START Provided information

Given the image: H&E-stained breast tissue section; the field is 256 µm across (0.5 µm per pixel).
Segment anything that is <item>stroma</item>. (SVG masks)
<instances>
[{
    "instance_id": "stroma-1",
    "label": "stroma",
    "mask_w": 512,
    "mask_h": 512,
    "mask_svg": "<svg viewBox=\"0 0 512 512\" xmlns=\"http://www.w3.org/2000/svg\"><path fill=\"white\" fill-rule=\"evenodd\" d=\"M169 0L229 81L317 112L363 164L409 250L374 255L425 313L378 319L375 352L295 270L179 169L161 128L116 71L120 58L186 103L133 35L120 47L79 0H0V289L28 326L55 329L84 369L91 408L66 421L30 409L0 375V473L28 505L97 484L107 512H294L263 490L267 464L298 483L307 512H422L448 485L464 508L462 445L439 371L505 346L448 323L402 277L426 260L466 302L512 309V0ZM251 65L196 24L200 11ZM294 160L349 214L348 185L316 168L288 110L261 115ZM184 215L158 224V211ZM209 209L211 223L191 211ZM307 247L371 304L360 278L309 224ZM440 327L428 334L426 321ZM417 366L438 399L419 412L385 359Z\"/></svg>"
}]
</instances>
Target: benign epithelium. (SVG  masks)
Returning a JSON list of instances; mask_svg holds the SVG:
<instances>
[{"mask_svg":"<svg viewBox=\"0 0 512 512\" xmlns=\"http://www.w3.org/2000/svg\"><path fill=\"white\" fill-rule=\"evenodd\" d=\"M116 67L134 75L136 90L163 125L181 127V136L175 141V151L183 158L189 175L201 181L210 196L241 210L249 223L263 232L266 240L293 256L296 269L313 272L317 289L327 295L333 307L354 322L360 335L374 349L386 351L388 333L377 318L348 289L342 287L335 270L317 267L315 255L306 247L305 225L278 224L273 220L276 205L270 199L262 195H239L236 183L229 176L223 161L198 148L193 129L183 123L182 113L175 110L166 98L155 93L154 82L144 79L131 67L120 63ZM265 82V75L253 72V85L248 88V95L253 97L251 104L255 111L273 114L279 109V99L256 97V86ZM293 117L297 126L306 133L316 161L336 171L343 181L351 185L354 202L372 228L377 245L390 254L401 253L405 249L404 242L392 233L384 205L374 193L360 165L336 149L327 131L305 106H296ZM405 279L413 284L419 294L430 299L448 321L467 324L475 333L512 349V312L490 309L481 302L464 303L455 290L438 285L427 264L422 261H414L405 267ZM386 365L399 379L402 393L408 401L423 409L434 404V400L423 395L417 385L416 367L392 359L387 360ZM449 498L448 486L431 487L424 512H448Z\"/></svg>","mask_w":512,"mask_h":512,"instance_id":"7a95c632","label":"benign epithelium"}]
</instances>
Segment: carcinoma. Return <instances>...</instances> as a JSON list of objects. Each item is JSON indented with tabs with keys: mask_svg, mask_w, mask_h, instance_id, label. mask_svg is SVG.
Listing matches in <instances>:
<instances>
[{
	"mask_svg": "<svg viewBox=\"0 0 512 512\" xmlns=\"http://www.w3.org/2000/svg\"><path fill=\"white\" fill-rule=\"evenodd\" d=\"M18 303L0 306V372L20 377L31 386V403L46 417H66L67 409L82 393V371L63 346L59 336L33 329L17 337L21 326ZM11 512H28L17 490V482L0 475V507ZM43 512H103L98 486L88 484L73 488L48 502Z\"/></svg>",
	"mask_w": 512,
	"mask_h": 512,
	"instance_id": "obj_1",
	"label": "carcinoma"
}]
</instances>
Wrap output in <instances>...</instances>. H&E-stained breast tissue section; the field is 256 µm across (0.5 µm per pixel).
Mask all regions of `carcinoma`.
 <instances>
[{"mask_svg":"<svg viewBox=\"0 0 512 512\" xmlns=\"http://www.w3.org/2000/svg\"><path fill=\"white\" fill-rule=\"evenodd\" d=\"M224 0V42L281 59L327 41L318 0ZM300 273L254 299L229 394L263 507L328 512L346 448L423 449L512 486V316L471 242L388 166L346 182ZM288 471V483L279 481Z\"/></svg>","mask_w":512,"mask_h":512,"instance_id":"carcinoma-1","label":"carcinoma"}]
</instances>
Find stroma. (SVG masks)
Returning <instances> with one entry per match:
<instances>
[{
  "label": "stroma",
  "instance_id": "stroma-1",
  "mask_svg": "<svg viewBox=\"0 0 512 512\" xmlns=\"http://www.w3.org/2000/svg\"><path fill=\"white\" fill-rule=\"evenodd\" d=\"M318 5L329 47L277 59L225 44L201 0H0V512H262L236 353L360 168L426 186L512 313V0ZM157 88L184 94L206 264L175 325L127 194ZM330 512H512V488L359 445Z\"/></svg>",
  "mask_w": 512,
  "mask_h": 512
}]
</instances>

END Provided information

**Instructions for the task**
Identify every line where the string "field" appears.

**Correct answer**
Given the image: H&E-stained breast tissue section; the field is 256 µm across (0.5 µm per pixel).
Wrap output in <instances>...</instances>. H&E-stained breast tissue section; the field is 256 µm across (0.5 µm per pixel).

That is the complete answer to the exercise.